▸ The records

.....

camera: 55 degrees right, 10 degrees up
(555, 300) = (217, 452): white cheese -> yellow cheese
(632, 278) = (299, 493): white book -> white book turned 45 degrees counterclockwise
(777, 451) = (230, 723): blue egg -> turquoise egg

.....

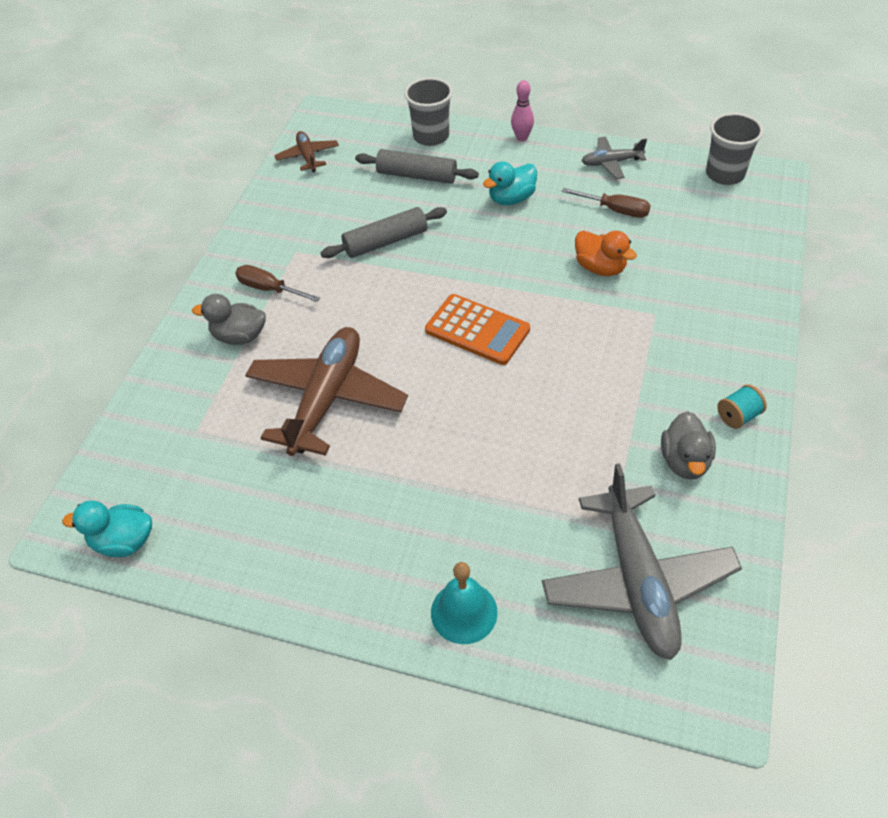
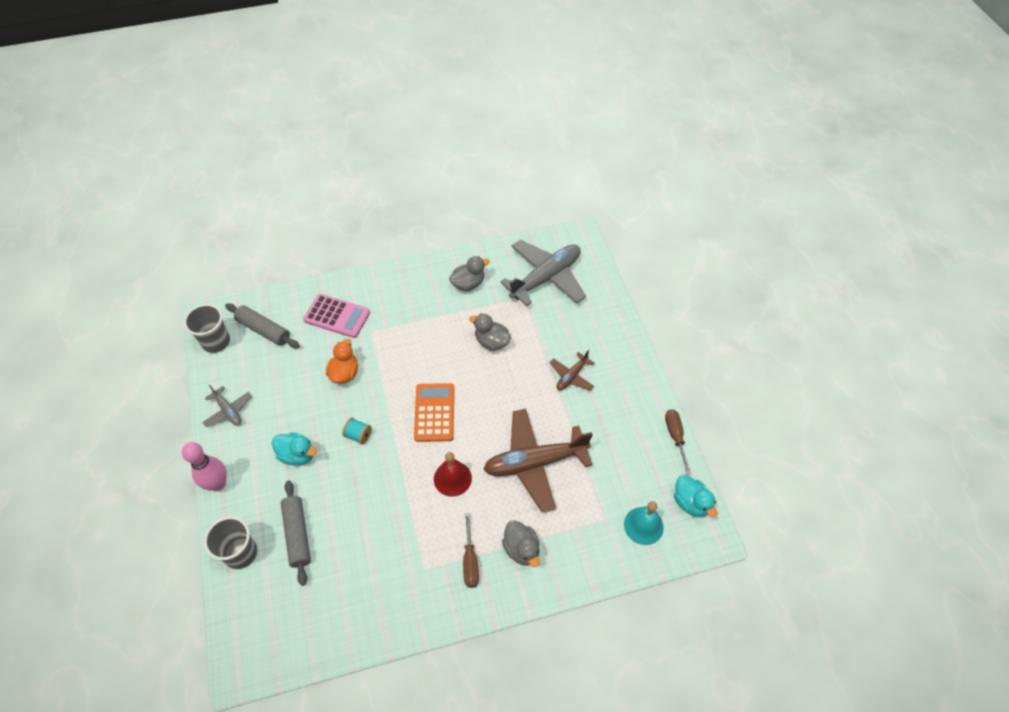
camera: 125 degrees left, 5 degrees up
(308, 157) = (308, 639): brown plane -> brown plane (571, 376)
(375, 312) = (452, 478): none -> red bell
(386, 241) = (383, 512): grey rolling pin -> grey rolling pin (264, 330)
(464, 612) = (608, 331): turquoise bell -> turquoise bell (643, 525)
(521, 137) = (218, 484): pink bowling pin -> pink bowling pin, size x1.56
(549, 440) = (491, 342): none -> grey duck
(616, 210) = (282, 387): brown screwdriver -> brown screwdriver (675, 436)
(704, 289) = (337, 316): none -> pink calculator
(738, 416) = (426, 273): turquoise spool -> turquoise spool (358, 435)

.....

▸ Exercise prompt
What you return must be an exact retyping of the lines above starting at the line with "(555, 300) = (217, 452): white" and ending at the line with "(777, 451) = (230, 723): blue", and nothing besides.

▸ Answer below
(555, 300) = (217, 452): white cheese -> yellow cheese
(632, 278) = (299, 493): white book -> white book turned 45 degrees counterclockwise
(777, 451) = (230, 723): blue egg -> turquoise egg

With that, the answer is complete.